* Work order
Provide an exact copy of the lines from the beginning of the records through the line that includes "C3: 100nF (COM, n20) -> 47nF (COM, n20)", and of no others.

* Information
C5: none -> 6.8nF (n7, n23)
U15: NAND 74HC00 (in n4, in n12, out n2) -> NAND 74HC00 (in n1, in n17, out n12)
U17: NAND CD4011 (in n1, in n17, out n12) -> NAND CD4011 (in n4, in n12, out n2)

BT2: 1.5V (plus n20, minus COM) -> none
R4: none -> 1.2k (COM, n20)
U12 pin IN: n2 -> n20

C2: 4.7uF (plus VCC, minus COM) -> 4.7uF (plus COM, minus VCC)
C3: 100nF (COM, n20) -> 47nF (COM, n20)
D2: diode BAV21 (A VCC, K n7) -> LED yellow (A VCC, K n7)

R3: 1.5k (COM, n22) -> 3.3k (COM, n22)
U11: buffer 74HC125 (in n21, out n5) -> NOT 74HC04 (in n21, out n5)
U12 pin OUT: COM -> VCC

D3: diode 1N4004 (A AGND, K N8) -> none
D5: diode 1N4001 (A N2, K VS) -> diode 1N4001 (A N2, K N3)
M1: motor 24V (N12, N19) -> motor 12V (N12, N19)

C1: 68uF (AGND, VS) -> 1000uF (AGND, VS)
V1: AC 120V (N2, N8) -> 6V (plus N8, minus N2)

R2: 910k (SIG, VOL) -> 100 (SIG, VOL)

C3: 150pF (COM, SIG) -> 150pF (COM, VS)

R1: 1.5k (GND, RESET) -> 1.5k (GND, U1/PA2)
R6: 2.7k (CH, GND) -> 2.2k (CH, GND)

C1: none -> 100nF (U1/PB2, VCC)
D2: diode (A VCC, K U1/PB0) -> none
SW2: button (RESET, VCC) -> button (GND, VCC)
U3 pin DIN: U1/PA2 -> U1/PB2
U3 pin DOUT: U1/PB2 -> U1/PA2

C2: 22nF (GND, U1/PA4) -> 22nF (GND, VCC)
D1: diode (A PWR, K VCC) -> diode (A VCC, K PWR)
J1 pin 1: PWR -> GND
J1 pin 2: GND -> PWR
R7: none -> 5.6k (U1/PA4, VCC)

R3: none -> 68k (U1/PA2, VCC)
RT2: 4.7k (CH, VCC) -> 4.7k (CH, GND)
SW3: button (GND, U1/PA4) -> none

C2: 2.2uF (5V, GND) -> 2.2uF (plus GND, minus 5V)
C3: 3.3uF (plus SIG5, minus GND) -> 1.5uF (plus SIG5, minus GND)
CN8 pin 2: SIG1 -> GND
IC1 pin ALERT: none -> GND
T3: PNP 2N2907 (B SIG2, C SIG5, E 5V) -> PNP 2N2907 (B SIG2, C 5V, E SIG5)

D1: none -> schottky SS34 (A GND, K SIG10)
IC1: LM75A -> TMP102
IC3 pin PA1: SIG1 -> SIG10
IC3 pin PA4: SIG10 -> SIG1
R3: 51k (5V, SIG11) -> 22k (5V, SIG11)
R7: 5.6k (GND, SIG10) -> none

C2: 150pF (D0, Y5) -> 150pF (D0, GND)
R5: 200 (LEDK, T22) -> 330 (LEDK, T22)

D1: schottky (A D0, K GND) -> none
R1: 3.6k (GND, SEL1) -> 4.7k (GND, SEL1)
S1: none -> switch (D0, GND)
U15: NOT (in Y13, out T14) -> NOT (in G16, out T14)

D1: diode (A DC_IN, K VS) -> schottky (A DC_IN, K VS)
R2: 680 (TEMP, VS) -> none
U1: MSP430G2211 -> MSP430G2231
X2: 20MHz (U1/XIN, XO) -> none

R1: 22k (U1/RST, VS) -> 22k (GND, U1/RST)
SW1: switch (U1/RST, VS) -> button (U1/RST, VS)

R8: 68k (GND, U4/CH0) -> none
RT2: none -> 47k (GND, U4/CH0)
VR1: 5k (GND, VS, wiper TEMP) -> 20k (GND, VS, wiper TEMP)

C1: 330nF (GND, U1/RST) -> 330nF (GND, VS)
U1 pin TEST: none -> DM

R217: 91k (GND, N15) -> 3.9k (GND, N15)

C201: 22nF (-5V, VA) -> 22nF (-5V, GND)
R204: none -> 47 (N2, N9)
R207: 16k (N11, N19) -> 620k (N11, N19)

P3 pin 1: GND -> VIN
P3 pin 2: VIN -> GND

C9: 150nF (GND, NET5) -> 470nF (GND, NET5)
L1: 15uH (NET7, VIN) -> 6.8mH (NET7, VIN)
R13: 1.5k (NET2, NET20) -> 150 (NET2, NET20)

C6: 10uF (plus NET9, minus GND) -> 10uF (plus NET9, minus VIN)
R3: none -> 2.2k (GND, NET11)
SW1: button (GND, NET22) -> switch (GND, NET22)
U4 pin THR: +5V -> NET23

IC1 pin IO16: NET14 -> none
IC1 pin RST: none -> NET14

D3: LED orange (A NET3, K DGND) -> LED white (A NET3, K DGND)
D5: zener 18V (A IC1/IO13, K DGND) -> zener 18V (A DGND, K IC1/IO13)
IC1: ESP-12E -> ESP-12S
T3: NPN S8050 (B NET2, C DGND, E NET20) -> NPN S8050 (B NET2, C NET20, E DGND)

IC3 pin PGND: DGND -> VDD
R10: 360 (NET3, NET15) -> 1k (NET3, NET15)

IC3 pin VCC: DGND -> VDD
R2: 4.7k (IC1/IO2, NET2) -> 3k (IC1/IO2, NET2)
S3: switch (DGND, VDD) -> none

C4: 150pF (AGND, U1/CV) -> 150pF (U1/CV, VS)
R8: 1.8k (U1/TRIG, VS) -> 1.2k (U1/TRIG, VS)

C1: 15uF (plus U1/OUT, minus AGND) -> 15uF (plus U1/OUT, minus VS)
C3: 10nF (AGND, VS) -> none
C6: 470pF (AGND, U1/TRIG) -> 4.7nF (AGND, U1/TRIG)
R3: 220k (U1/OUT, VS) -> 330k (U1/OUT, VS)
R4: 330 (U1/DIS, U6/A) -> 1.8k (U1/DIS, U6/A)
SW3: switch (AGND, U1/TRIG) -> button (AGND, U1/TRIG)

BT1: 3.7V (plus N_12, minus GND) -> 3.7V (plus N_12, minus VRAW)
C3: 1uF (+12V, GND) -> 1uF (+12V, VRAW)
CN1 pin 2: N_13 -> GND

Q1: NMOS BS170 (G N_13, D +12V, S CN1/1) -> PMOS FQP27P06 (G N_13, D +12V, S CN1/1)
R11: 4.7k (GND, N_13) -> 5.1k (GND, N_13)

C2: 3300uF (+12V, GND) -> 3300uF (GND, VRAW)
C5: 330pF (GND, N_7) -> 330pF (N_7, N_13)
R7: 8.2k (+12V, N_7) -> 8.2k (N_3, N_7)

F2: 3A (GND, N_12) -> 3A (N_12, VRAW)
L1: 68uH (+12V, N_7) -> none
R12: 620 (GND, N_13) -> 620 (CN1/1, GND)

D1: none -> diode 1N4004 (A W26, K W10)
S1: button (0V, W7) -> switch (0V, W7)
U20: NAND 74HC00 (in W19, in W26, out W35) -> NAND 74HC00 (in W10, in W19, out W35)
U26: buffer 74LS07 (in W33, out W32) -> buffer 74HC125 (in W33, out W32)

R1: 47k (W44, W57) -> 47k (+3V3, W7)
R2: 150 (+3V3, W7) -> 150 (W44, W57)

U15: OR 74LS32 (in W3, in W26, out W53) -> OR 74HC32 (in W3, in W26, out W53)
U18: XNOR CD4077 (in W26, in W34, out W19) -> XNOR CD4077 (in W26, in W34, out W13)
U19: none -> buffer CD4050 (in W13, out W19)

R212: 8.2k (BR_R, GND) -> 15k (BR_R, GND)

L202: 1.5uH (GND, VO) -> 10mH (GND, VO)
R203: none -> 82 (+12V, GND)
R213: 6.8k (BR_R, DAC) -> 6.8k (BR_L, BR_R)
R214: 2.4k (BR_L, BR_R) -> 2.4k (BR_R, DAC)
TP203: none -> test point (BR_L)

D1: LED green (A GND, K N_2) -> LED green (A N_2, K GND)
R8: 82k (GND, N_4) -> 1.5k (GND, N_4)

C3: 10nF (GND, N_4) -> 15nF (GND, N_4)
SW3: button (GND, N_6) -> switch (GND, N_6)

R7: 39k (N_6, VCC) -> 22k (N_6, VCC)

* Answer box
C5: none -> 6.8nF (n7, n23)
U15: NAND 74HC00 (in n4, in n12, out n2) -> NAND 74HC00 (in n1, in n17, out n12)
U17: NAND CD4011 (in n1, in n17, out n12) -> NAND CD4011 (in n4, in n12, out n2)

BT2: 1.5V (plus n20, minus COM) -> none
R4: none -> 1.2k (COM, n20)
U12 pin IN: n2 -> n20

C2: 4.7uF (plus VCC, minus COM) -> 4.7uF (plus COM, minus VCC)
C3: 100nF (COM, n20) -> 47nF (COM, n20)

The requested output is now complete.